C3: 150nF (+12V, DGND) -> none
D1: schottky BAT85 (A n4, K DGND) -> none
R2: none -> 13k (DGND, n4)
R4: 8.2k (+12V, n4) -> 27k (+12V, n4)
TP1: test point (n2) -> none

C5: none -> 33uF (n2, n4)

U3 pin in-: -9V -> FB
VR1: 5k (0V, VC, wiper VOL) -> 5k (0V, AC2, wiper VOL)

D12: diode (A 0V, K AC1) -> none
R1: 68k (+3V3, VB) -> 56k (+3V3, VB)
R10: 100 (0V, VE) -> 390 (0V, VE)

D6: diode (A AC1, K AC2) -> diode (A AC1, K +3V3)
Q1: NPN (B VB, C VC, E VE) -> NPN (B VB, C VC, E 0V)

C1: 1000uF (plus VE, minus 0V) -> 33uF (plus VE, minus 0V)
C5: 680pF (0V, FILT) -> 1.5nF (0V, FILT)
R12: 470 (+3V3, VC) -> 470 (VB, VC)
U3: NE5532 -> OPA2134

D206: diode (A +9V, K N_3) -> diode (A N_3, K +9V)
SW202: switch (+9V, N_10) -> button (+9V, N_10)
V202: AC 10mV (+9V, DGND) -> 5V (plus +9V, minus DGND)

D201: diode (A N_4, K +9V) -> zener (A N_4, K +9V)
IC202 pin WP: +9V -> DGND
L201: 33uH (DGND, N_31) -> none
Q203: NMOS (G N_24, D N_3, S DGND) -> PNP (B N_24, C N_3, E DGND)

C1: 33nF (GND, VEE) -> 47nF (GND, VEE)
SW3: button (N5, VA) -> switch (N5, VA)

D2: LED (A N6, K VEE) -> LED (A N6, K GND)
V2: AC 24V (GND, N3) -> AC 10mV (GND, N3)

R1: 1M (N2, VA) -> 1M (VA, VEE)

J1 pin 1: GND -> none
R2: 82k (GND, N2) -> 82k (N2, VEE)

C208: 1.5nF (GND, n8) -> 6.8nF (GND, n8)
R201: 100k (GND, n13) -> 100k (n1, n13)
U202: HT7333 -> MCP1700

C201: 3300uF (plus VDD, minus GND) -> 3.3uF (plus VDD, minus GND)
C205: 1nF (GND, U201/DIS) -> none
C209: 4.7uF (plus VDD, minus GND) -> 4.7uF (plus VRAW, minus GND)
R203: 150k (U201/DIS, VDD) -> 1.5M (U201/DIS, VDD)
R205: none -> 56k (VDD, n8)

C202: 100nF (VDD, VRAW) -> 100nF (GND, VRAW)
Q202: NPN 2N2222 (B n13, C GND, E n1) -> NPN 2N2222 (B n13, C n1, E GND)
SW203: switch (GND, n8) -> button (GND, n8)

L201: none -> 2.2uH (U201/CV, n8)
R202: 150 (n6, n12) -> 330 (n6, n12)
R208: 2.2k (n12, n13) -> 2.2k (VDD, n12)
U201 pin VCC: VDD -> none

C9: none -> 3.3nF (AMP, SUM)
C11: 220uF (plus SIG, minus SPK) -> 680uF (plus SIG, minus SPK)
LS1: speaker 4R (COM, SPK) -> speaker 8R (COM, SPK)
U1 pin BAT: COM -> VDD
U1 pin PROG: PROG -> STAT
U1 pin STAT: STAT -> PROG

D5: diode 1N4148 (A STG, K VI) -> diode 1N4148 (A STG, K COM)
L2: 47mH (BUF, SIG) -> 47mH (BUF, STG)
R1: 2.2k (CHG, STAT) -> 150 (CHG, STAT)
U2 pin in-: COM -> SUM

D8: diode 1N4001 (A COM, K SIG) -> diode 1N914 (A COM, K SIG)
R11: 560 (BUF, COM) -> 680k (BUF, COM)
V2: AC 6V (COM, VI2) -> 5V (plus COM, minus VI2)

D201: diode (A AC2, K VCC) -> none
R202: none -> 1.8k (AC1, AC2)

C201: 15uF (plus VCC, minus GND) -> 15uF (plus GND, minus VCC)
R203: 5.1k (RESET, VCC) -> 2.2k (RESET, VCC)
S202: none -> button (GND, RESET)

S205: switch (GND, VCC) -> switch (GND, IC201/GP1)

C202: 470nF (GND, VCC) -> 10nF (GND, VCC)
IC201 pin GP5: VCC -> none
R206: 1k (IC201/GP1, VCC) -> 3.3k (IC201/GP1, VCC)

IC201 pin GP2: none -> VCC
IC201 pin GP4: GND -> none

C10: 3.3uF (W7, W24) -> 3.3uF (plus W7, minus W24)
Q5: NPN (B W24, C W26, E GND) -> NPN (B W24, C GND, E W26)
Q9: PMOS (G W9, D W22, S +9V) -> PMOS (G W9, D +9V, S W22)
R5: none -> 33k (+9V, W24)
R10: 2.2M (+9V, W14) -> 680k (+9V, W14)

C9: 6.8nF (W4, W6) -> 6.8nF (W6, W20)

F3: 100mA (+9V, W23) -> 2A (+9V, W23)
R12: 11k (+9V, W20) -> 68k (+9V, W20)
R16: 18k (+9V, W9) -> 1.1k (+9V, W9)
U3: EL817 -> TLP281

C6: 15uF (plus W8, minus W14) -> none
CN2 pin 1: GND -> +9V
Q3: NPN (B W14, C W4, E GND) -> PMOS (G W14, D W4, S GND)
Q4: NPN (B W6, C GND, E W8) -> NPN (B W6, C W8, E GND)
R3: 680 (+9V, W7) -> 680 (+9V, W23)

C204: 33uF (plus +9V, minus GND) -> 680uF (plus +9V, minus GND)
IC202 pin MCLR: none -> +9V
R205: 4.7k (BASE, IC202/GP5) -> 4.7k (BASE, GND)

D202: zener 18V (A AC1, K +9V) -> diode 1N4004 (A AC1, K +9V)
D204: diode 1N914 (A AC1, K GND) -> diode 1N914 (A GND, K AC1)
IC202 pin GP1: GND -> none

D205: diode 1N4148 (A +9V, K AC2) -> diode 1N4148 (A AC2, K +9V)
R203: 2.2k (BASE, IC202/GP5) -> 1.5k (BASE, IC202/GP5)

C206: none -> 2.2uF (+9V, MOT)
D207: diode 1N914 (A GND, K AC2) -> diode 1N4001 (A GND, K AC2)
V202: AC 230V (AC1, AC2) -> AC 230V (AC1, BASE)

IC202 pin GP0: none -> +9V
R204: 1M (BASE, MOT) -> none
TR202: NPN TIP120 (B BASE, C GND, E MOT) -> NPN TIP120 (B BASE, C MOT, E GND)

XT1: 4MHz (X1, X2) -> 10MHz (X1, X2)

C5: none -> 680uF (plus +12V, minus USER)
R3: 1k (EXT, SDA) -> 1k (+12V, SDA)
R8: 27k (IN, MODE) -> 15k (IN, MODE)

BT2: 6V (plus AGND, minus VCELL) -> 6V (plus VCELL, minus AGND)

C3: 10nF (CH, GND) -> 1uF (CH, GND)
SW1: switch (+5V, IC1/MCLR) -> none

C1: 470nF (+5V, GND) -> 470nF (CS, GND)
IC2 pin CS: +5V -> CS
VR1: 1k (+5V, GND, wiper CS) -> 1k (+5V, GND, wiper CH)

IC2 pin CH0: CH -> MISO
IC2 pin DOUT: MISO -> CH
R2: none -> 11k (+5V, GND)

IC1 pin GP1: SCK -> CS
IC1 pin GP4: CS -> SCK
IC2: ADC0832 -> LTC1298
★ ★ ★
→ **WHAT YOU WILL DO**
Search the entries for the word "DGND". Copy every line where it occurs.

→ **TASK SOLUTION**
C3: 150nF (+12V, DGND) -> none
D1: schottky BAT85 (A n4, K DGND) -> none
R2: none -> 13k (DGND, n4)
V202: AC 10mV (+9V, DGND) -> 5V (plus +9V, minus DGND)
IC202 pin WP: +9V -> DGND
L201: 33uH (DGND, N_31) -> none
Q203: NMOS (G N_24, D N_3, S DGND) -> PNP (B N_24, C N_3, E DGND)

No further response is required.